▶ [Brief] Upon reaching the line containing "DRIVER pin GND: 3V3 -> GND", output that line and all remaining lines exactly, through the end of the entries, and output nothing before it.

Source records:
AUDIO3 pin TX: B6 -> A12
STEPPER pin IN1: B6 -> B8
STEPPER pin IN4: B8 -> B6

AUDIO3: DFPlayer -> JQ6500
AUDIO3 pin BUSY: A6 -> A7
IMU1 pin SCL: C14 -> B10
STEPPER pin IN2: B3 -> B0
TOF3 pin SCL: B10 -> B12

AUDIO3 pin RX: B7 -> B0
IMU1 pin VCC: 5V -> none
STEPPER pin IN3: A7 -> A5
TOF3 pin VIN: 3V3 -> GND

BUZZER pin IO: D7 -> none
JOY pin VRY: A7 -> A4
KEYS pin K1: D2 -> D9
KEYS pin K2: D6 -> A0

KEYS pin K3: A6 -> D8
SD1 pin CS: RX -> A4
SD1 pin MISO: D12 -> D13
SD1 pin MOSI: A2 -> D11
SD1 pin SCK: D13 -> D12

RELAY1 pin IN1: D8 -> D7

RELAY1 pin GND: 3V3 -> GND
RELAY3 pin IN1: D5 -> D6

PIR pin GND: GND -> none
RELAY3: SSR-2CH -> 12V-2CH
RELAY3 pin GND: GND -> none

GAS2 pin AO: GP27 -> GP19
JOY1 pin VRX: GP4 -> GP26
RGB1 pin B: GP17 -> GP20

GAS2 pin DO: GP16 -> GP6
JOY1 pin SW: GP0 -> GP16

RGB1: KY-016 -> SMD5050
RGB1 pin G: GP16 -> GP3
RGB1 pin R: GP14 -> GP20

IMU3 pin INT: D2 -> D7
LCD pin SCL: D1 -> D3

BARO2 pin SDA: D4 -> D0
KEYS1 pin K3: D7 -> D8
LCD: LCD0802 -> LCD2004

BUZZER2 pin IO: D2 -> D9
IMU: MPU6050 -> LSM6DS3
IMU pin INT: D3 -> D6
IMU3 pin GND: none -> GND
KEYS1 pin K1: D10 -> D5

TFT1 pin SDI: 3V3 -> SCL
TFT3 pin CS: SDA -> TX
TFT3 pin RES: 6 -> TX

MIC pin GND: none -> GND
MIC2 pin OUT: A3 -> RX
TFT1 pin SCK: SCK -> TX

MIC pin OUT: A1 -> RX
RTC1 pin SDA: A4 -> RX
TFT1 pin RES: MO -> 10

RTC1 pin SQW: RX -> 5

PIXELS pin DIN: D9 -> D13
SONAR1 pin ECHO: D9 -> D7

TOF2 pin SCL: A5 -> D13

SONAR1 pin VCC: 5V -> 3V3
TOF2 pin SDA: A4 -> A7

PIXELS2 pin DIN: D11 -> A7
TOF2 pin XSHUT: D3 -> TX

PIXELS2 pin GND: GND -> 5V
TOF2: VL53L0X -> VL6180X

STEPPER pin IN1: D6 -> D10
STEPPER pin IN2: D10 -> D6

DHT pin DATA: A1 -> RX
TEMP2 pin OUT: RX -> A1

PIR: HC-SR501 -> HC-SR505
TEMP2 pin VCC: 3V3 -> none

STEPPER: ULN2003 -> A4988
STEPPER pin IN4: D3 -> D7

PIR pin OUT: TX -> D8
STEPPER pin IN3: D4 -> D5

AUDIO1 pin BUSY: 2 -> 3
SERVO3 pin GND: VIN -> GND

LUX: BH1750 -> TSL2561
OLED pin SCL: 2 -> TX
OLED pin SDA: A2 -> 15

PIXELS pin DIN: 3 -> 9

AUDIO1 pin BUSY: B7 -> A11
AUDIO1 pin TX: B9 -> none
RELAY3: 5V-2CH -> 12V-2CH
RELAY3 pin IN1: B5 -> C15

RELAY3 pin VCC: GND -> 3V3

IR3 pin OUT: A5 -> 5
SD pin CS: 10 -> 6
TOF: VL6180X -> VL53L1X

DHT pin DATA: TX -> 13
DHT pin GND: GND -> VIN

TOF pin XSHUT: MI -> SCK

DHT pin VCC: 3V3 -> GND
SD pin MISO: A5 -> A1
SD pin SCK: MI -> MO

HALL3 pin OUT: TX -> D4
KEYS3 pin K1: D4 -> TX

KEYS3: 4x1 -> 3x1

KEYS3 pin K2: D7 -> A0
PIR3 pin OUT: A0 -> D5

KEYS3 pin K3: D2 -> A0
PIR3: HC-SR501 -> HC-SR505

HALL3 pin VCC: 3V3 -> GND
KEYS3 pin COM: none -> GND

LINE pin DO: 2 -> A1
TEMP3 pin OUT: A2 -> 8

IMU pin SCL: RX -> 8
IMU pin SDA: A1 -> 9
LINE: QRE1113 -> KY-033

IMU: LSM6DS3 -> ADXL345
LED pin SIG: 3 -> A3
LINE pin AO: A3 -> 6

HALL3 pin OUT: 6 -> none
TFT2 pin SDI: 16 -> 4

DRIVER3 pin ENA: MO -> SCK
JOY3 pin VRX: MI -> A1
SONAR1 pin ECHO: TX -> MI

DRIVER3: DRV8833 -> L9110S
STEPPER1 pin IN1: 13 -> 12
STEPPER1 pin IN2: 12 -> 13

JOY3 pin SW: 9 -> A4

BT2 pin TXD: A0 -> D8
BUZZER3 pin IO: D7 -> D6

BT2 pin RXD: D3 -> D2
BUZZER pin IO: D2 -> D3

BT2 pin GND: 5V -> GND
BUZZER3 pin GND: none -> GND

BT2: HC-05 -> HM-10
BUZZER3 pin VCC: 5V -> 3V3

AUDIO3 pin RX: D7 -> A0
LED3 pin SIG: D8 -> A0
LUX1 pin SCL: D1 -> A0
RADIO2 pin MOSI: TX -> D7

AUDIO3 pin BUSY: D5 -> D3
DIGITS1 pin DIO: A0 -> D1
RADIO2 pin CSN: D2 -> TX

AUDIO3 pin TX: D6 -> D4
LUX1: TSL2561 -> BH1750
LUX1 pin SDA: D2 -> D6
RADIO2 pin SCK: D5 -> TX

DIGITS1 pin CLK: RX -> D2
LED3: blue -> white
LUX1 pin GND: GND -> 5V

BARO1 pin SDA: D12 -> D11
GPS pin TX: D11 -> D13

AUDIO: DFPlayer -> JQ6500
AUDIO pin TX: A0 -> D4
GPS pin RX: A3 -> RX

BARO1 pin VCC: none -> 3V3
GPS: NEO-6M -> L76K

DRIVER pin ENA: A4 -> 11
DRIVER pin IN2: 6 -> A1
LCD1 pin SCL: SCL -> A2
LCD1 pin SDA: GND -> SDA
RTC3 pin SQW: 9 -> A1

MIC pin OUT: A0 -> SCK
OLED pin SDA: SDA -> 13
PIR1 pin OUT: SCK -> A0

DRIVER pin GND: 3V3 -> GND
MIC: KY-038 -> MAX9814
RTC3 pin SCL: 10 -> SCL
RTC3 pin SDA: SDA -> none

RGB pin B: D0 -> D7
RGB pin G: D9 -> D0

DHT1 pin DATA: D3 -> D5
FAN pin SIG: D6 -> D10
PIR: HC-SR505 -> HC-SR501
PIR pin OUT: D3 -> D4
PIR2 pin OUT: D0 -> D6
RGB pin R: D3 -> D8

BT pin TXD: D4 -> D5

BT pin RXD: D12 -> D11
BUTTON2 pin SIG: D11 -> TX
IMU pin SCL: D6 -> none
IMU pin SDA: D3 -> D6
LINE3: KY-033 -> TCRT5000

▶ [Written answer]
DRIVER pin GND: 3V3 -> GND
MIC: KY-038 -> MAX9814
RTC3 pin SCL: 10 -> SCL
RTC3 pin SDA: SDA -> none

RGB pin B: D0 -> D7
RGB pin G: D9 -> D0

DHT1 pin DATA: D3 -> D5
FAN pin SIG: D6 -> D10
PIR: HC-SR505 -> HC-SR501
PIR pin OUT: D3 -> D4
PIR2 pin OUT: D0 -> D6
RGB pin R: D3 -> D8

BT pin TXD: D4 -> D5

BT pin RXD: D12 -> D11
BUTTON2 pin SIG: D11 -> TX
IMU pin SCL: D6 -> none
IMU pin SDA: D3 -> D6
LINE3: KY-033 -> TCRT5000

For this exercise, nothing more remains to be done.